TASK MATERIAL:
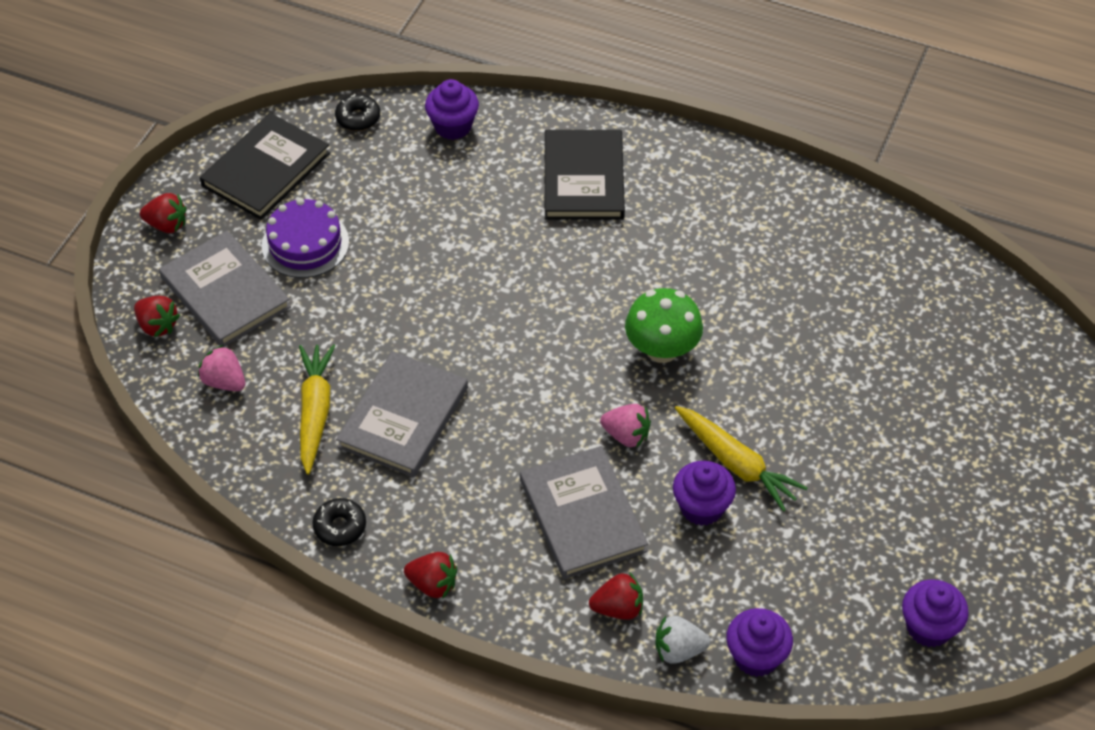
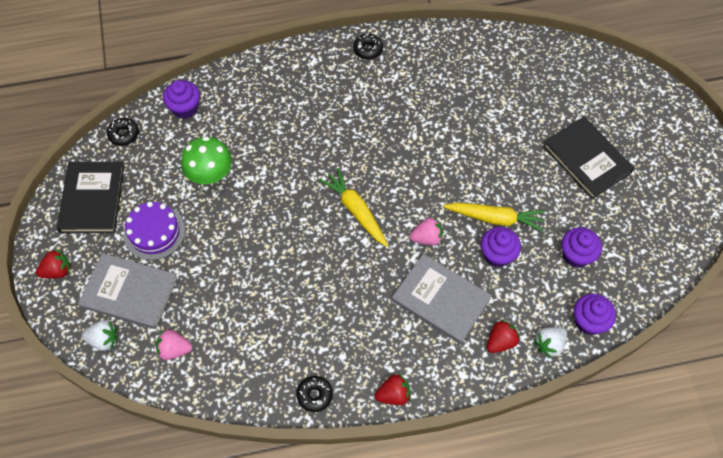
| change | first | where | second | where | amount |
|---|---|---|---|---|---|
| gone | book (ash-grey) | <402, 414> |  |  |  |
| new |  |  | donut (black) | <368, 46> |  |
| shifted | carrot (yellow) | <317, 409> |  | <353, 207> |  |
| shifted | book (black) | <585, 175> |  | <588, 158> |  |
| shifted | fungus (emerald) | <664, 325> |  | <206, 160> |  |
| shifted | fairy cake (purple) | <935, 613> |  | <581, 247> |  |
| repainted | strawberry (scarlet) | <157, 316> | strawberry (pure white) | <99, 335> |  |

EXERCISE REQUIREMENTS: Your copy must match the records above exactly, apart from the pictures, which are excluded.

RESULT:
| change | first | where | second | where | amount |
|---|---|---|---|---|---|
| gone | book (ash-grey) | <402, 414> |  |  |  |
| new |  |  | donut (black) | <368, 46> |  |
| shifted | carrot (yellow) | <317, 409> |  | <353, 207> |  |
| shifted | book (black) | <585, 175> |  | <588, 158> |  |
| shifted | fungus (emerald) | <664, 325> |  | <206, 160> |  |
| shifted | fairy cake (purple) | <935, 613> |  | <581, 247> |  |
| repainted | strawberry (scarlet) | <157, 316> | strawberry (pure white) | <99, 335> |  |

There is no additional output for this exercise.